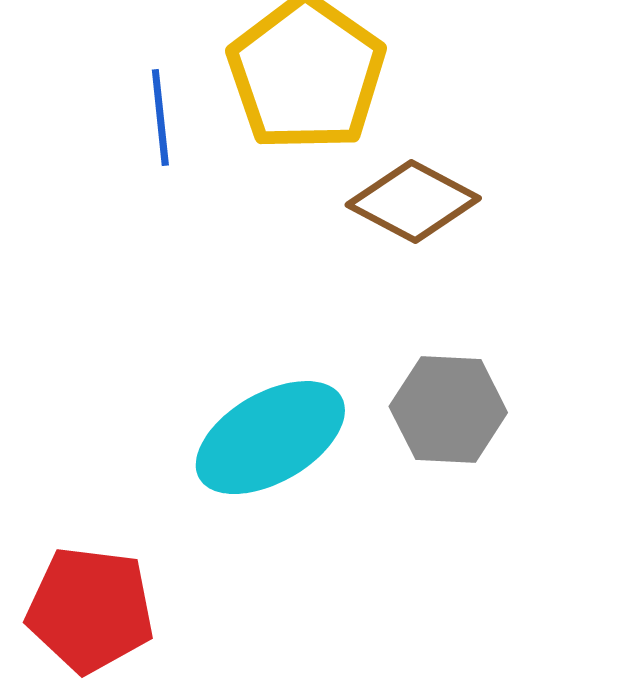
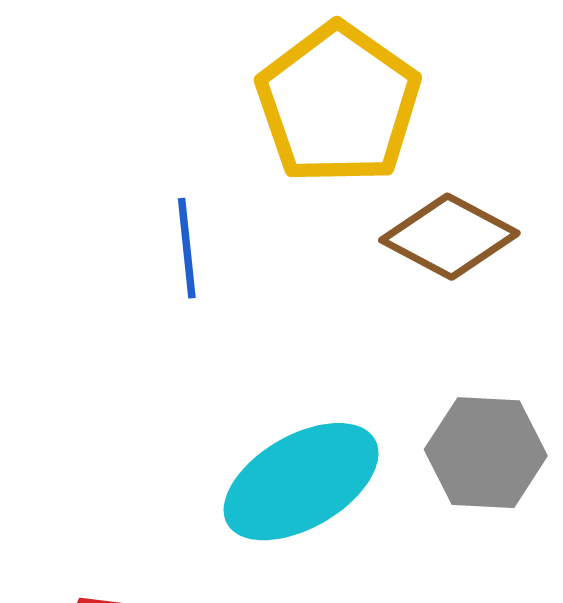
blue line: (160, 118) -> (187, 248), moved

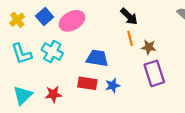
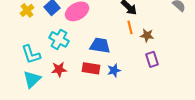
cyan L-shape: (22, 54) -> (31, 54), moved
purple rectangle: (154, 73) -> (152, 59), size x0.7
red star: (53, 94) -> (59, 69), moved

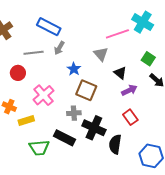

________________________

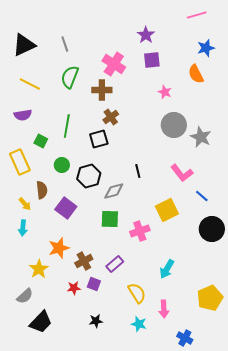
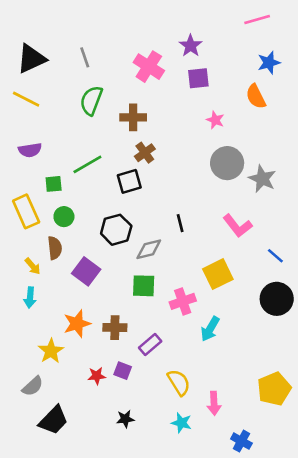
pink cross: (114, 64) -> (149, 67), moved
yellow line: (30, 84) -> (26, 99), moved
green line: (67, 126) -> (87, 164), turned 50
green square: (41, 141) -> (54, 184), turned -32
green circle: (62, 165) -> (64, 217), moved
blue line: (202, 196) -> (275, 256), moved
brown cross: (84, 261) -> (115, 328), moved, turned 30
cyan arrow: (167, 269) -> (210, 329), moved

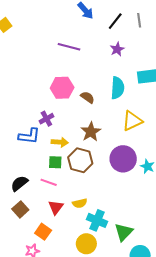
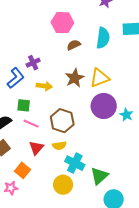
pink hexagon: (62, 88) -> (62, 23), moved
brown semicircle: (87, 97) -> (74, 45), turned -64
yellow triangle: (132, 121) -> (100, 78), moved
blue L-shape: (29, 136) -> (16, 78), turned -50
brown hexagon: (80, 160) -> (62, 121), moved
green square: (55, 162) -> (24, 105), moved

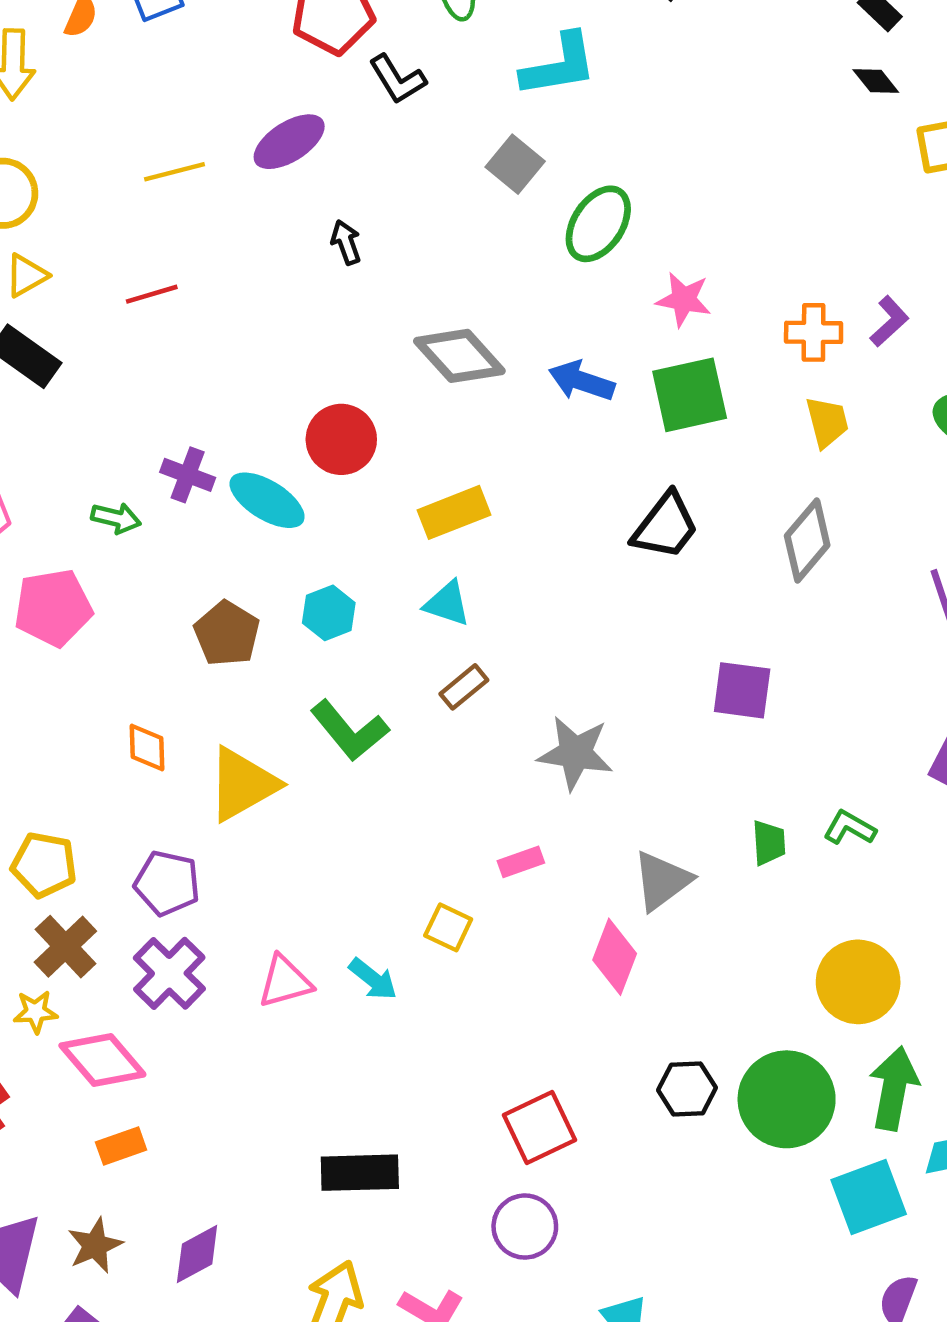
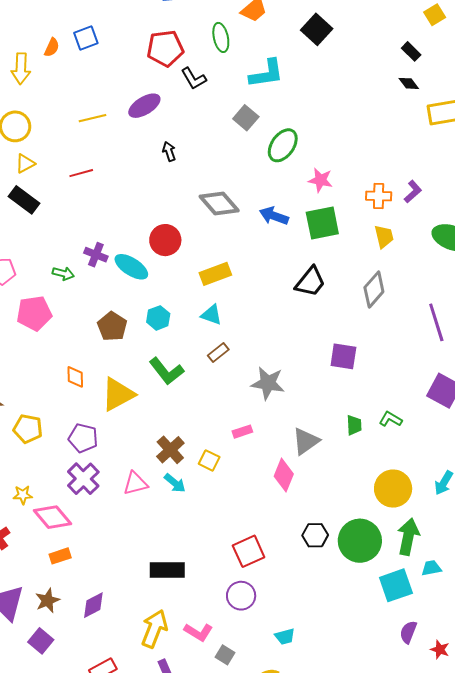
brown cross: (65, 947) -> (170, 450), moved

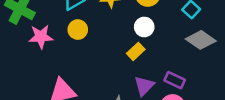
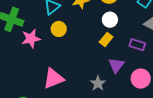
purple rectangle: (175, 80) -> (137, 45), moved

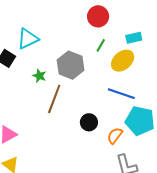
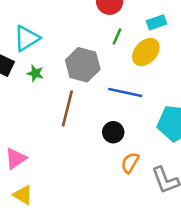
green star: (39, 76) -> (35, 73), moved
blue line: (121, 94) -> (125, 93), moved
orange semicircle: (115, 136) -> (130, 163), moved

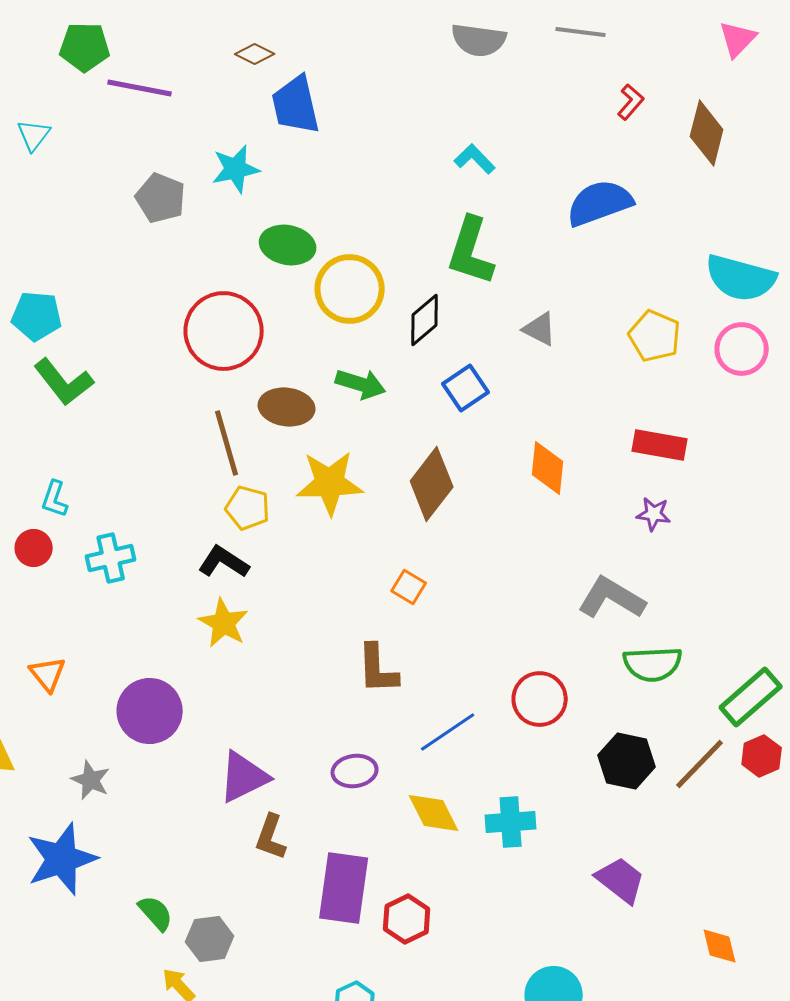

________________________

Beginning at the line above that contains "brown hexagon: (80, 160) -> (62, 121), moved", repeat each line exactly through the one that contains "orange semicircle: (115, 136)", and leave out the pictures.

brown hexagon: (80, 160) -> (62, 121), moved
green square: (55, 162) -> (24, 105), moved

brown cross: (65, 947) -> (170, 450), moved

purple rectangle: (175, 80) -> (137, 45), moved

green star: (39, 76) -> (35, 73), moved
blue line: (121, 94) -> (125, 93), moved
orange semicircle: (115, 136) -> (130, 163), moved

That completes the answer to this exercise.